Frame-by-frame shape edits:

·····

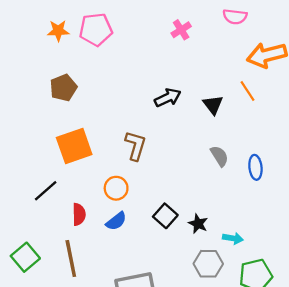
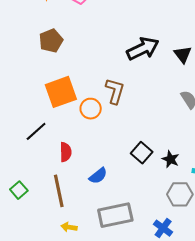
black arrow: (168, 98) -> (143, 49), size x1.4
orange circle: (116, 188) -> (91, 109), moved
blue semicircle: (116, 221) -> (98, 176), moved
green square: (25, 257) -> (19, 190), size x0.7

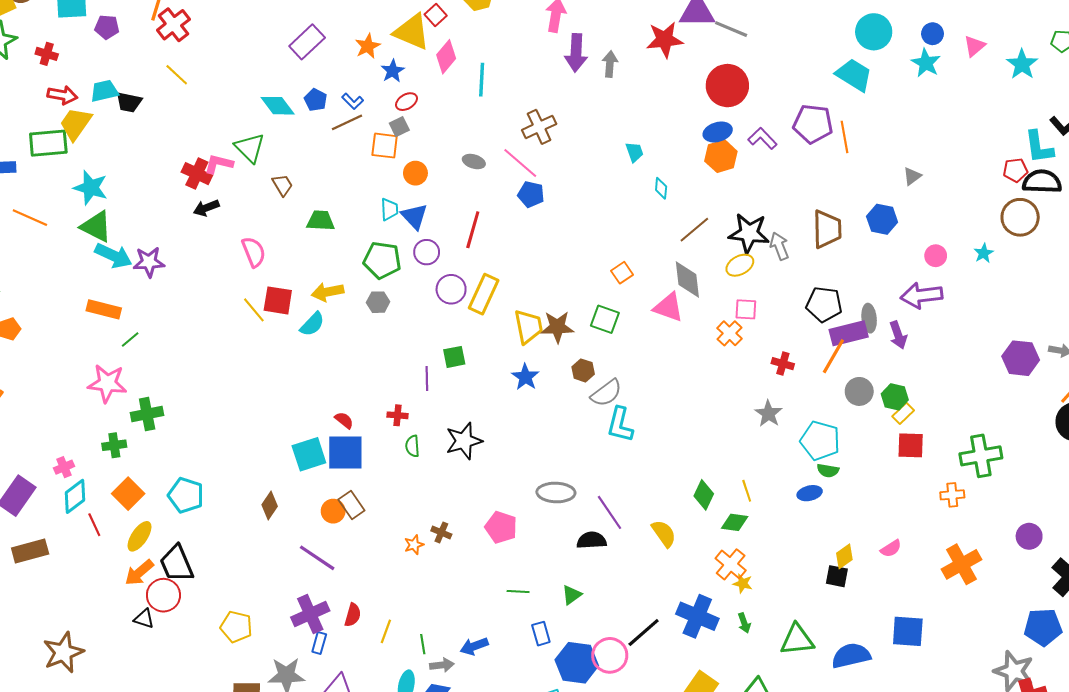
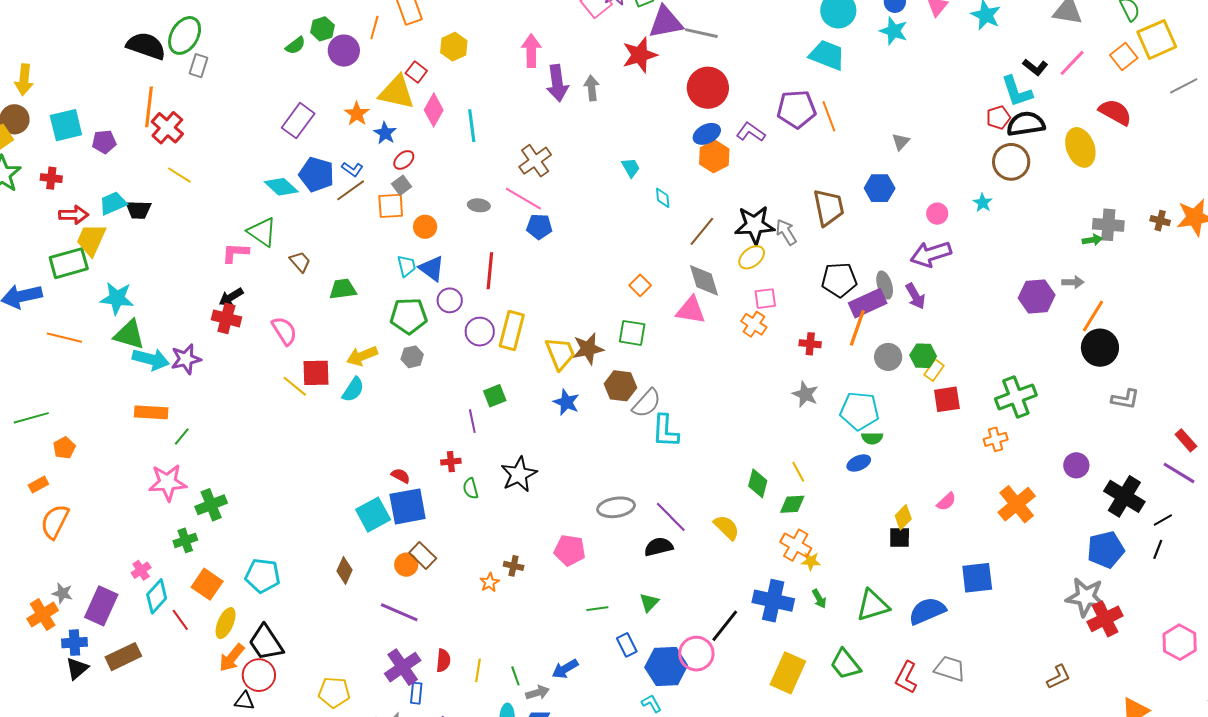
blue pentagon: (316, 100) -> (317, 174), size x1.6
red cross: (197, 174) -> (226, 318), moved
brown hexagon: (583, 370) -> (620, 386), size x1.4

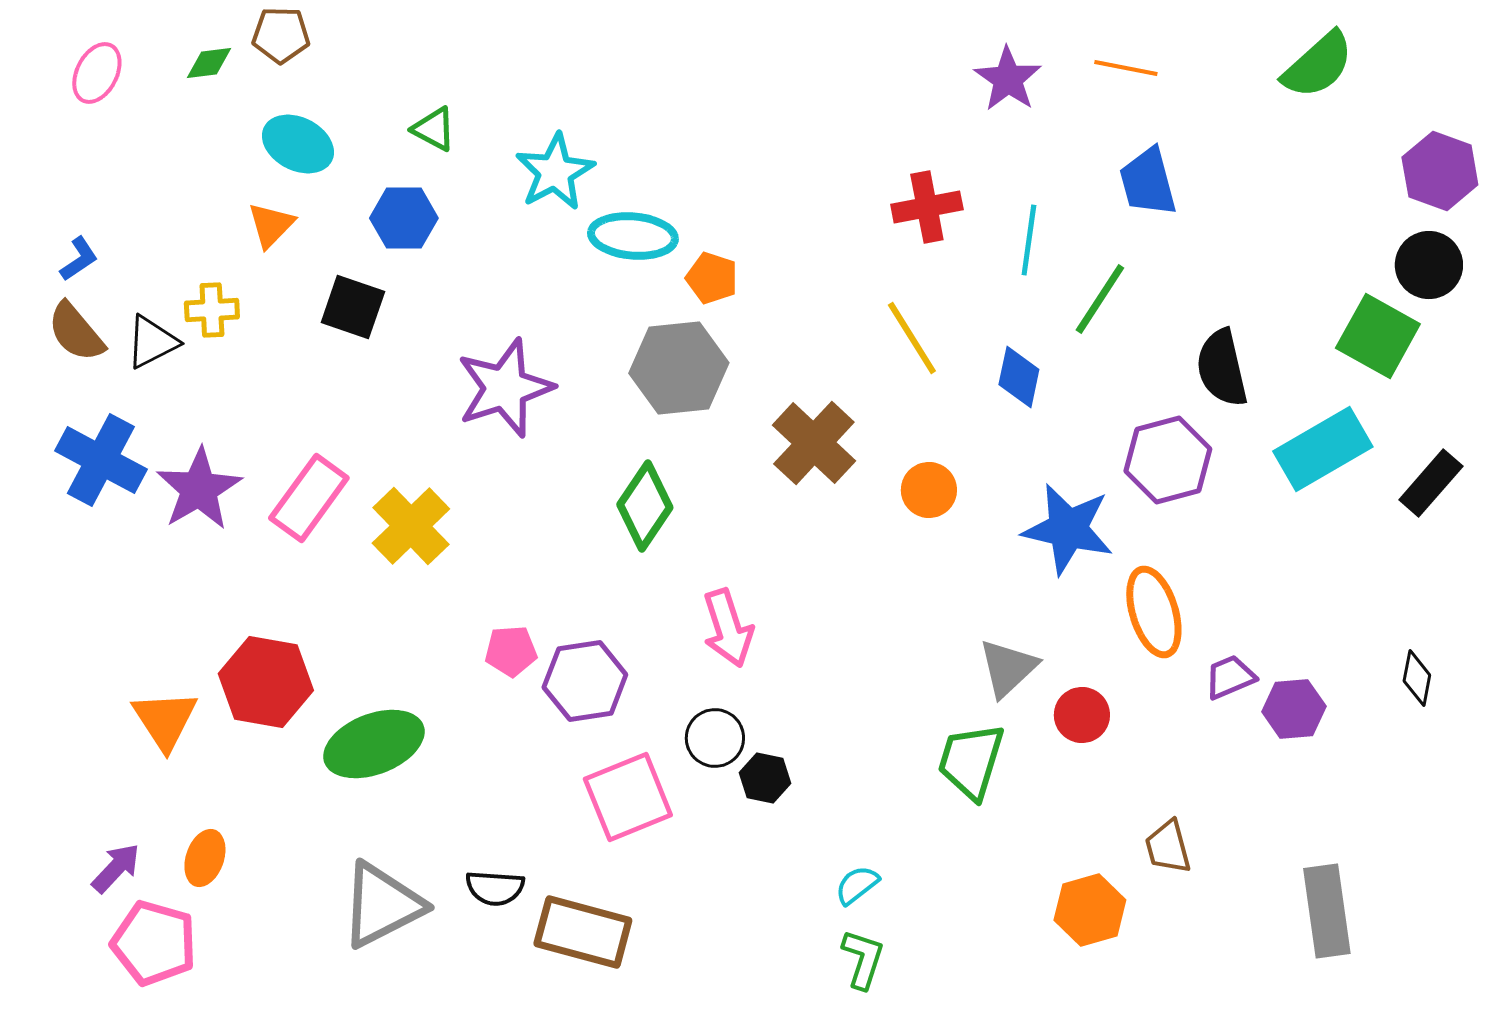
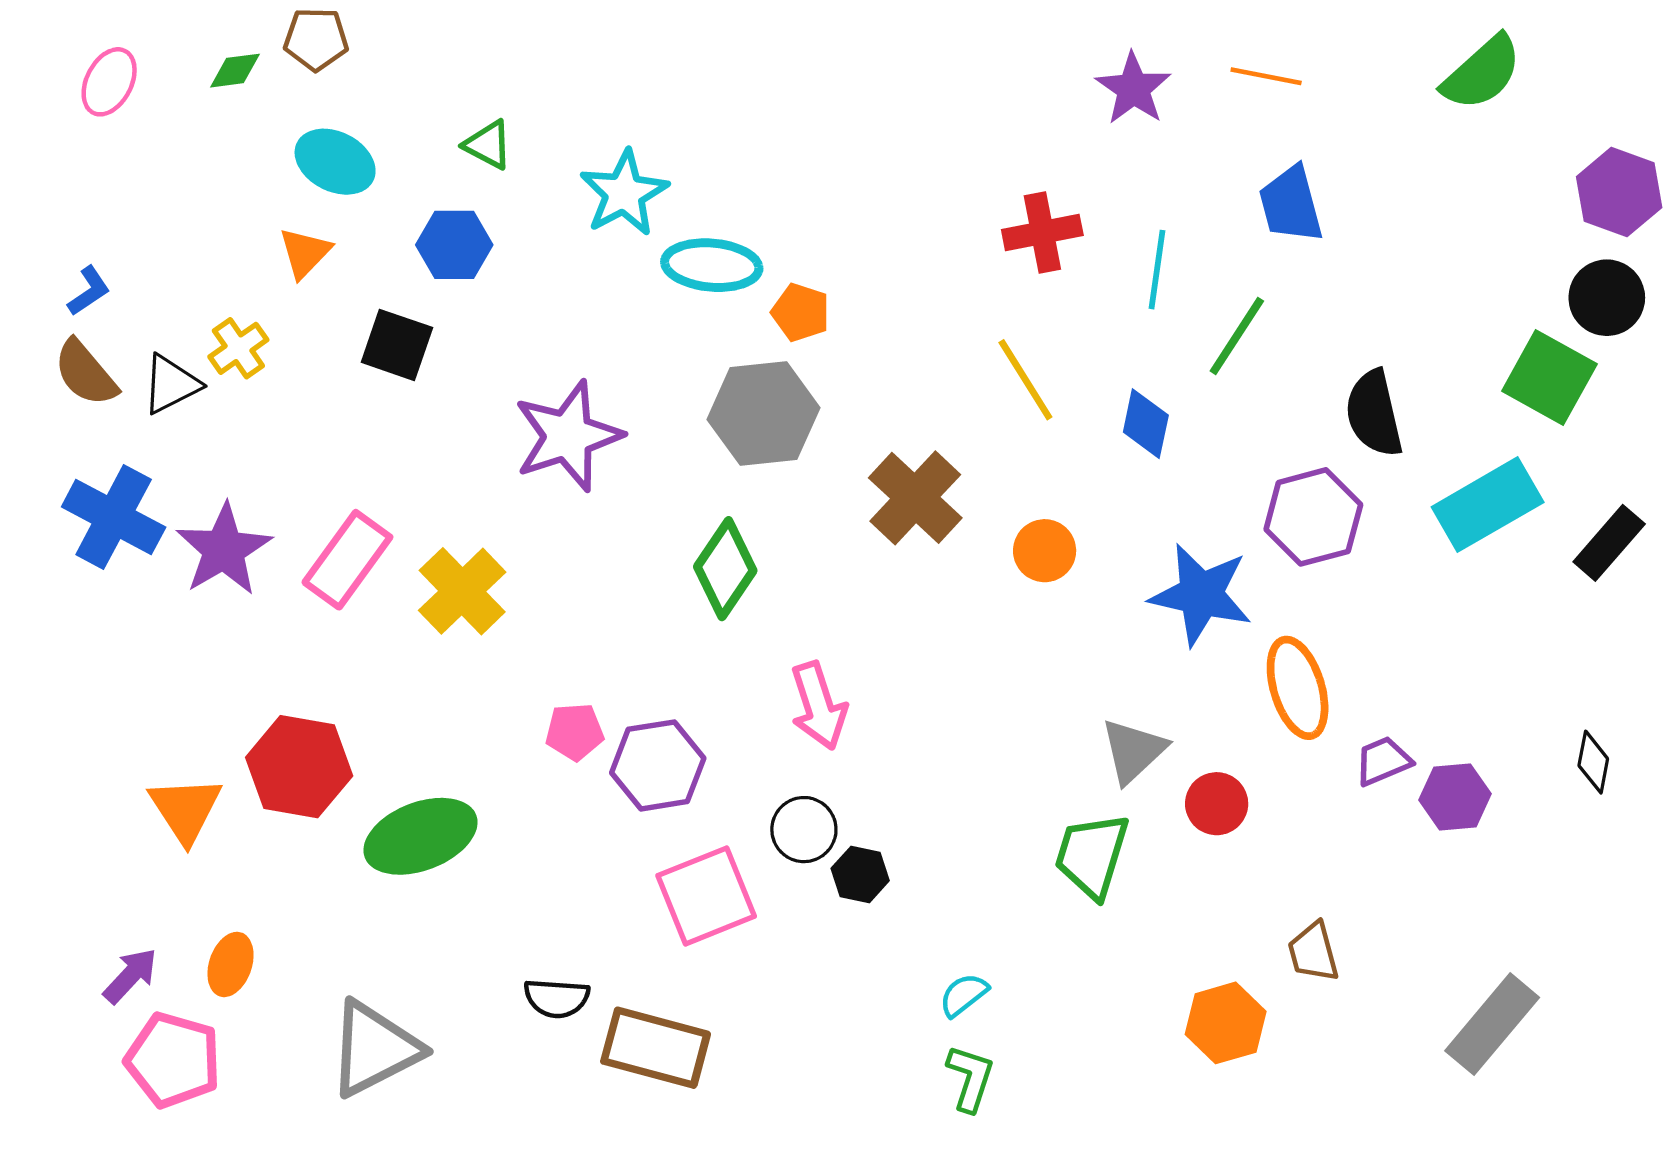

·····

_Directions_
Your answer must be an exact repeat of the records above, with no pictures in it.

_Exercise solution_
black arrow: (168, 98) -> (143, 49), size x1.4
orange circle: (116, 188) -> (91, 109), moved
blue semicircle: (116, 221) -> (98, 176), moved
green square: (25, 257) -> (19, 190), size x0.7

blue pentagon: (316, 100) -> (317, 174), size x1.6
red cross: (197, 174) -> (226, 318), moved
brown hexagon: (583, 370) -> (620, 386), size x1.4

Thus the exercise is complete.